#### [What you will do]
With the images removed, repeat the data below exactly.

#### [Extracted data]
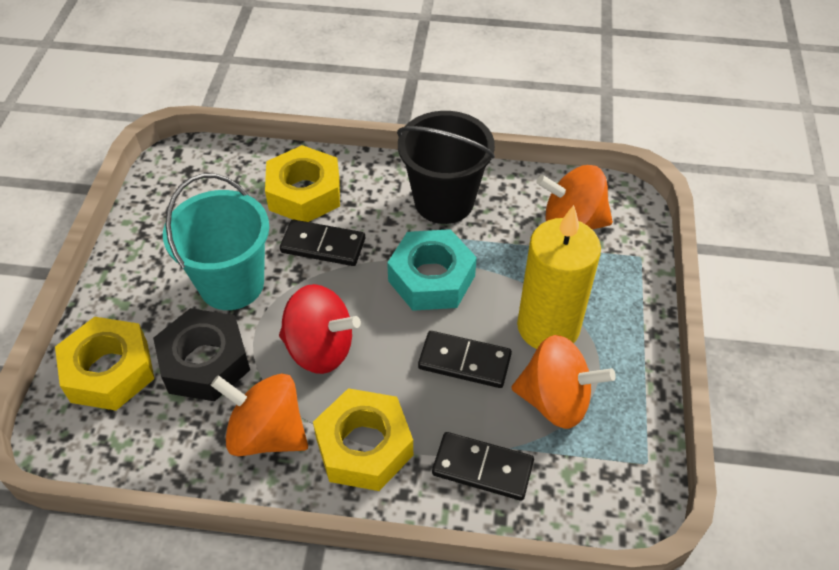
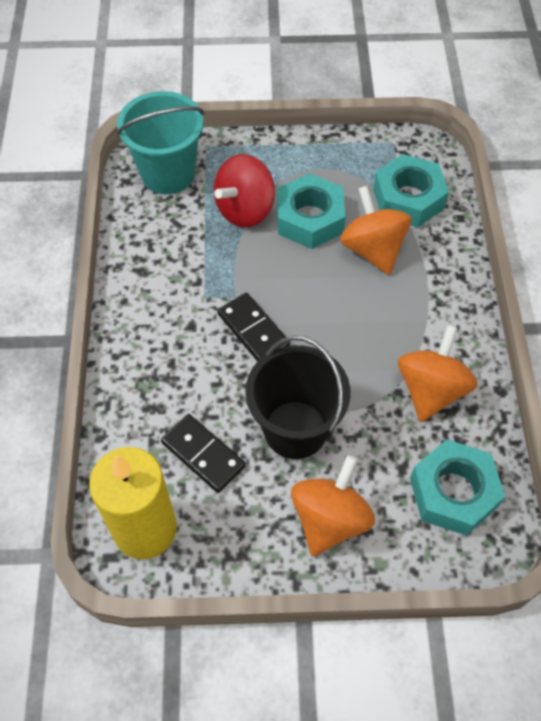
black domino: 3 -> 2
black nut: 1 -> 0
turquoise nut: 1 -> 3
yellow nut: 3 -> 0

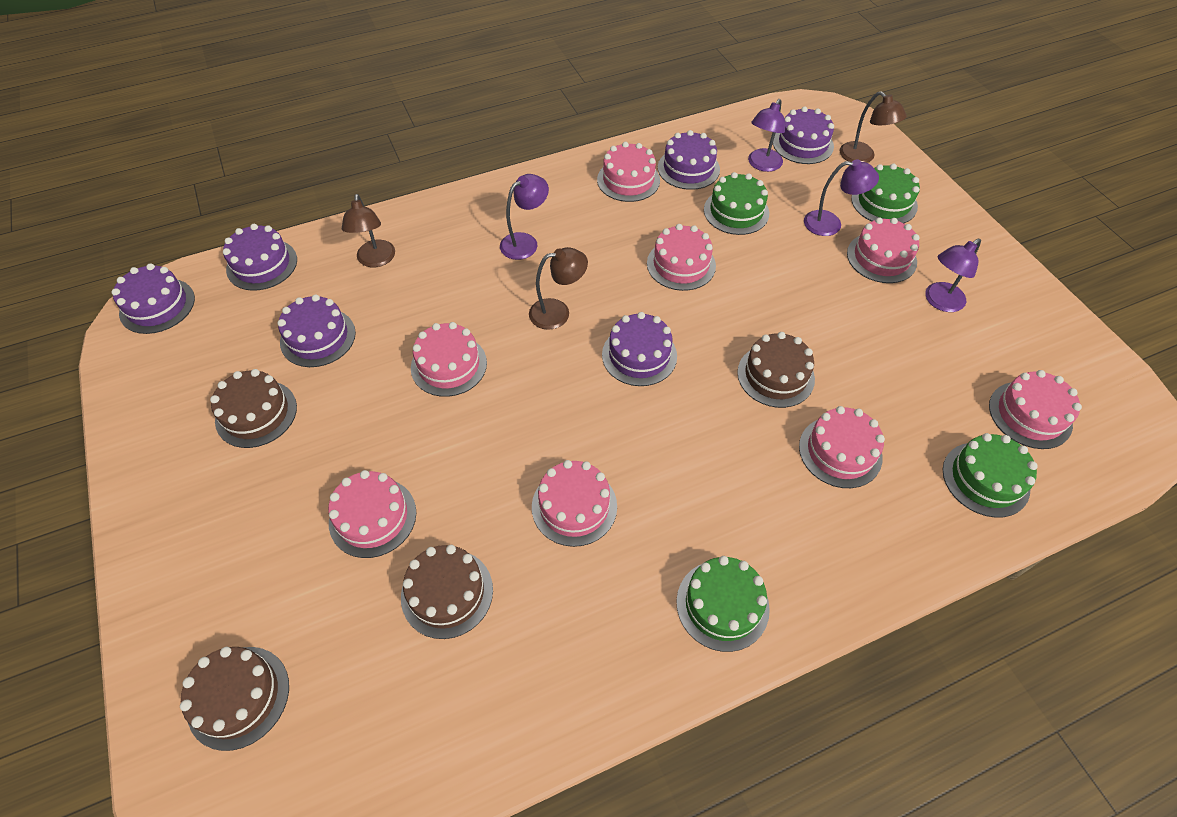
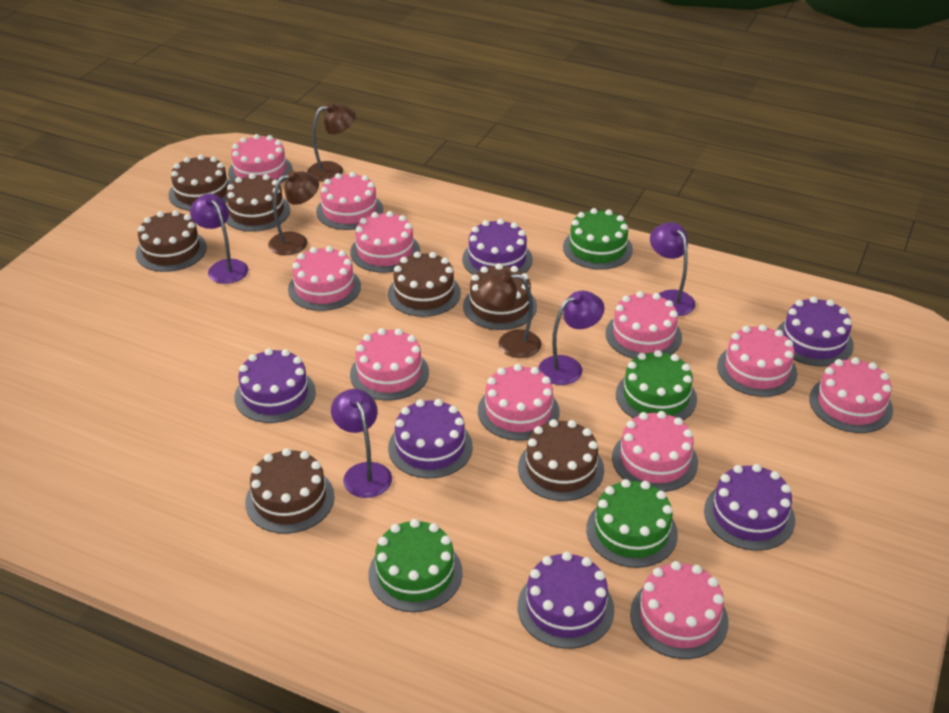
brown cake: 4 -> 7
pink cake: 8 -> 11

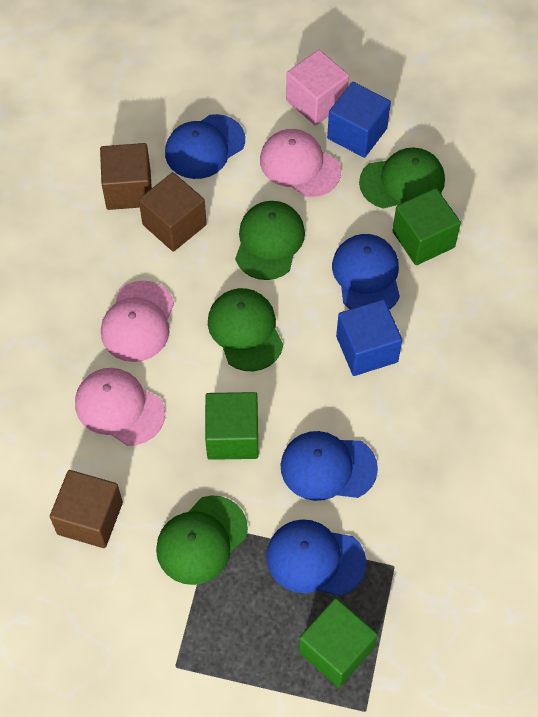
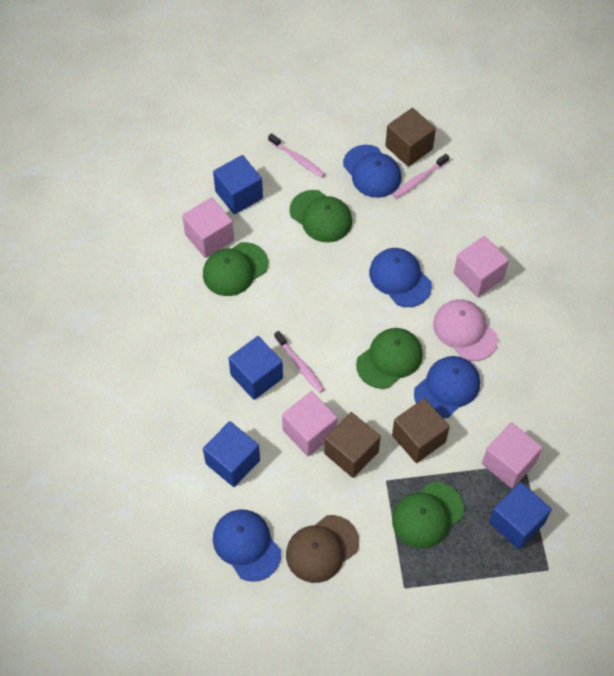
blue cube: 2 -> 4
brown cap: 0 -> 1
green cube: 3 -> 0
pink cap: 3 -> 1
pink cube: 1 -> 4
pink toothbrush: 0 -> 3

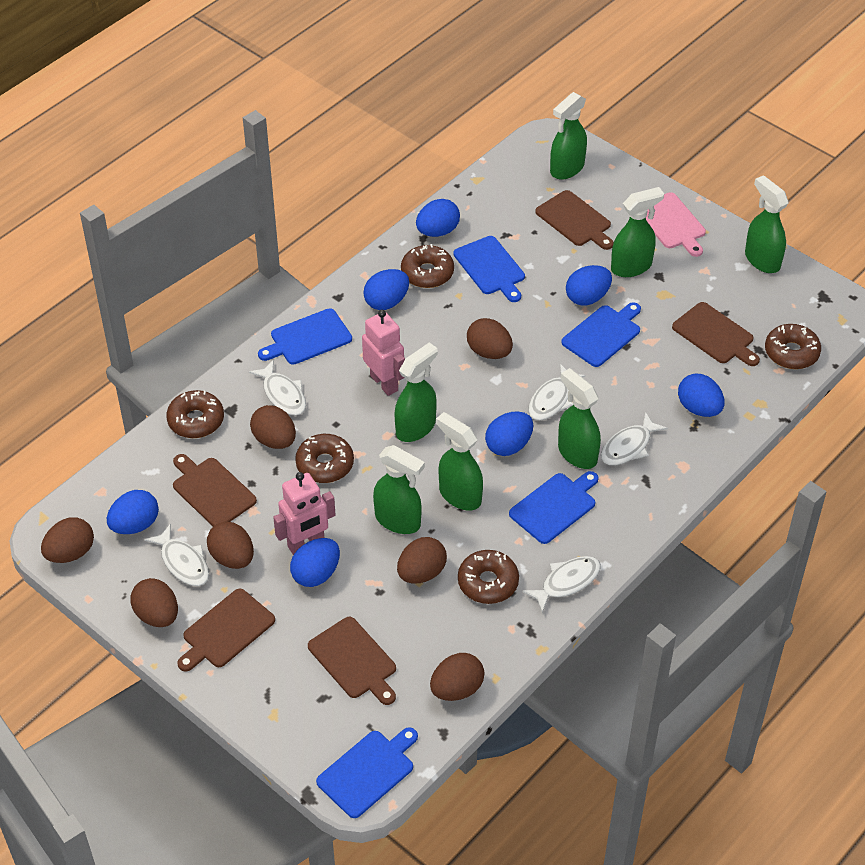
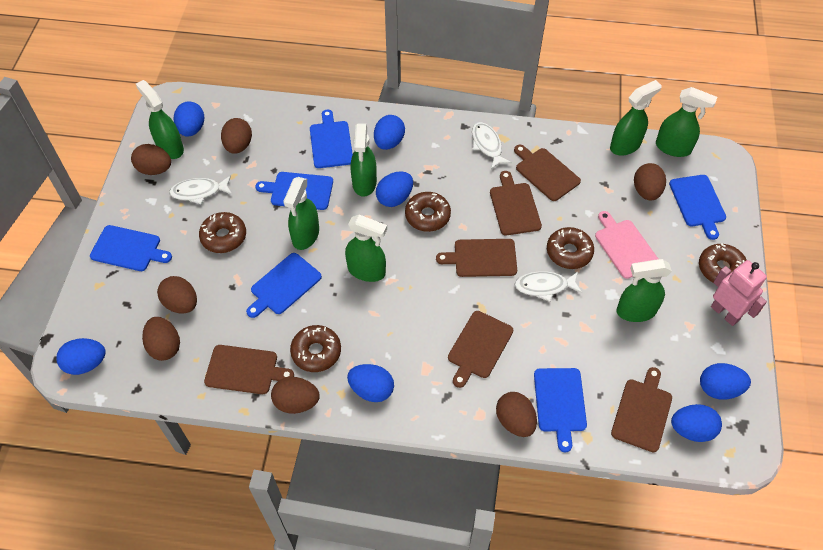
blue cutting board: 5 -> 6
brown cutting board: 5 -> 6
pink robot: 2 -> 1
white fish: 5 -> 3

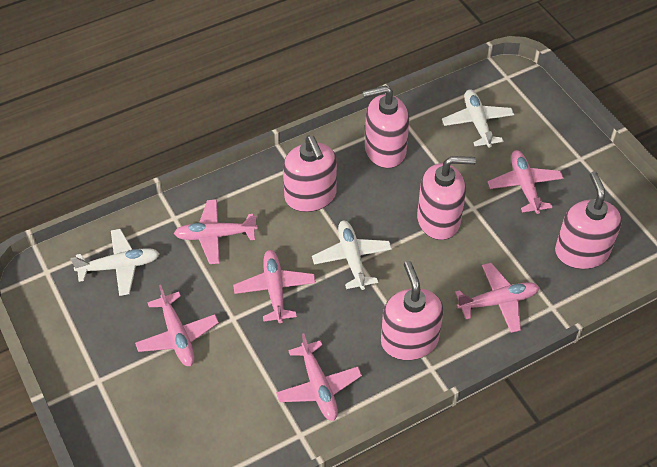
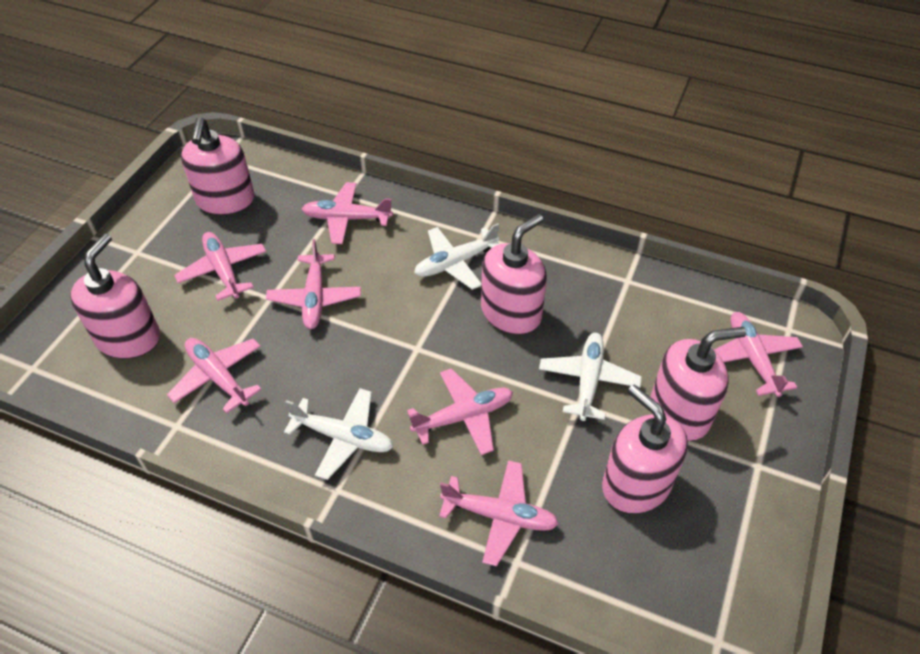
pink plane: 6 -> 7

#### [Result of the exercise]
black domino: 3 -> 2
black nut: 1 -> 0
turquoise nut: 1 -> 3
yellow nut: 3 -> 0

brown cake: 4 -> 7
pink cake: 8 -> 11

blue cube: 2 -> 4
brown cap: 0 -> 1
green cube: 3 -> 0
pink cap: 3 -> 1
pink cube: 1 -> 4
pink toothbrush: 0 -> 3

blue cutting board: 5 -> 6
brown cutting board: 5 -> 6
pink robot: 2 -> 1
white fish: 5 -> 3

pink plane: 6 -> 7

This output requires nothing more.